▶ What you have to do
Extract every line of the material that holds the string "VEXT".

▶ Exercise inputs
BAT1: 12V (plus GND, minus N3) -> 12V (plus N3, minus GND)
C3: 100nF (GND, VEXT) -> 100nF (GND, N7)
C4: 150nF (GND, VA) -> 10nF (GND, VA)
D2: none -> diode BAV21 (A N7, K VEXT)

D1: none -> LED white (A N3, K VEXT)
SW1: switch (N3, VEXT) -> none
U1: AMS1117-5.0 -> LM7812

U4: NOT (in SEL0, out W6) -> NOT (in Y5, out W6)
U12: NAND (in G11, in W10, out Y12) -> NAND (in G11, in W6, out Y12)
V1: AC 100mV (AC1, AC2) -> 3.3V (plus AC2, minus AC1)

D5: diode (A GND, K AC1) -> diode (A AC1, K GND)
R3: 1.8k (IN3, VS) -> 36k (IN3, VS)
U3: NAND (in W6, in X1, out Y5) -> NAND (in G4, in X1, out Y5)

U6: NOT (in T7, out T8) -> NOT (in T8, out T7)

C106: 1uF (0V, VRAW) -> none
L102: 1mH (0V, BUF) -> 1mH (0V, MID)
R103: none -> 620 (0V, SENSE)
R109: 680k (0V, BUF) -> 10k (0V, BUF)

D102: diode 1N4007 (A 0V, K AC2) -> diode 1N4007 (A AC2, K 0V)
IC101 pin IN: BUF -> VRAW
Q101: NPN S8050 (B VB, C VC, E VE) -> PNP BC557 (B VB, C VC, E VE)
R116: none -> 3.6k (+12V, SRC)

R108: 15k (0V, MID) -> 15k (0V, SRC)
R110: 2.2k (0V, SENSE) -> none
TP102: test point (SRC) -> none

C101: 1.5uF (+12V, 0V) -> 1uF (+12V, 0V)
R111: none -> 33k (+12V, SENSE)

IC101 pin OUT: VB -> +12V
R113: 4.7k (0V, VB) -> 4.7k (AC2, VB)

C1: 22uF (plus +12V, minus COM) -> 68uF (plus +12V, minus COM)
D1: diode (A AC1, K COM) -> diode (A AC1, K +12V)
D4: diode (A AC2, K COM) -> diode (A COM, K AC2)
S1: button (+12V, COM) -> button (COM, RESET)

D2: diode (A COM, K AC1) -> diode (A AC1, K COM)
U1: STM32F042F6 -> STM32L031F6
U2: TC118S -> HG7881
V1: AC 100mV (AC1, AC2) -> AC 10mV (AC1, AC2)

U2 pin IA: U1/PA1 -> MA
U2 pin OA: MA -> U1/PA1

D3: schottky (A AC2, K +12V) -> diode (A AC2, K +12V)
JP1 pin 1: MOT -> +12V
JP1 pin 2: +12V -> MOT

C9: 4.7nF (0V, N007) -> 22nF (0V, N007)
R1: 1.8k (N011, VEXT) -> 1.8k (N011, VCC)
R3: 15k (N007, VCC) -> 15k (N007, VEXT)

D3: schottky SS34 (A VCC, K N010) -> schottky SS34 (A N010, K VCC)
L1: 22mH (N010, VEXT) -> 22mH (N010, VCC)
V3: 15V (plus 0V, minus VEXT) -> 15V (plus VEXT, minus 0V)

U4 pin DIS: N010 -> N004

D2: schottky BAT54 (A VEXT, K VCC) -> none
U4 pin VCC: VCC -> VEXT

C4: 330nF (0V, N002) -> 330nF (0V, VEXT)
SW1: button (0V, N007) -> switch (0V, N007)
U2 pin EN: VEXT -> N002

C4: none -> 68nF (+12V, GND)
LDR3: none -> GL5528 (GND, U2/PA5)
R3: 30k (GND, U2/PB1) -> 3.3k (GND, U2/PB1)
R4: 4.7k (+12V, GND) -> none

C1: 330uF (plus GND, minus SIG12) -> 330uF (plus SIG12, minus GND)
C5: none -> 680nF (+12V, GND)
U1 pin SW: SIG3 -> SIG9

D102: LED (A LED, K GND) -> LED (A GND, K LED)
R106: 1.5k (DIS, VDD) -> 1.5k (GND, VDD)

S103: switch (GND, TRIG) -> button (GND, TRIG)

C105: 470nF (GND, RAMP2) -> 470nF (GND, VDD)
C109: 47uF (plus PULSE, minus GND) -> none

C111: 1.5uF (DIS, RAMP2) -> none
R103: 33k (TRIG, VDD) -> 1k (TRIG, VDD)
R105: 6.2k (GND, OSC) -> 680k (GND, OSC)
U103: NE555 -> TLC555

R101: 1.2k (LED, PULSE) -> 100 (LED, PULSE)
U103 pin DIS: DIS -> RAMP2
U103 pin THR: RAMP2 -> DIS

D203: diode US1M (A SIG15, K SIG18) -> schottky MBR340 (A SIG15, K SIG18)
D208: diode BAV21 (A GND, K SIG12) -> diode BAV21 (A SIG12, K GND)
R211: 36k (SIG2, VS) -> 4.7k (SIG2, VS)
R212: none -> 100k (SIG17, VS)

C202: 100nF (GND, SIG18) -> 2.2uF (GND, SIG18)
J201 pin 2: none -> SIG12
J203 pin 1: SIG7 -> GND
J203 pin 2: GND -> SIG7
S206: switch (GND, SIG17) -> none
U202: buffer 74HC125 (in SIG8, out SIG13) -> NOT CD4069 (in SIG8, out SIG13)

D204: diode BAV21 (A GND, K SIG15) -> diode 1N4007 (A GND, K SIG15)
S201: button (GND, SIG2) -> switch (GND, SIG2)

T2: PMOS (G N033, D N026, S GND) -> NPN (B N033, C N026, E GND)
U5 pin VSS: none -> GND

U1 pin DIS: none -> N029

▶ Response
C3: 100nF (GND, VEXT) -> 100nF (GND, N7)
D2: none -> diode BAV21 (A N7, K VEXT)
D1: none -> LED white (A N3, K VEXT)
SW1: switch (N3, VEXT) -> none
R1: 1.8k (N011, VEXT) -> 1.8k (N011, VCC)
R3: 15k (N007, VCC) -> 15k (N007, VEXT)
L1: 22mH (N010, VEXT) -> 22mH (N010, VCC)
V3: 15V (plus 0V, minus VEXT) -> 15V (plus VEXT, minus 0V)
D2: schottky BAT54 (A VEXT, K VCC) -> none
U4 pin VCC: VCC -> VEXT
C4: 330nF (0V, N002) -> 330nF (0V, VEXT)
U2 pin EN: VEXT -> N002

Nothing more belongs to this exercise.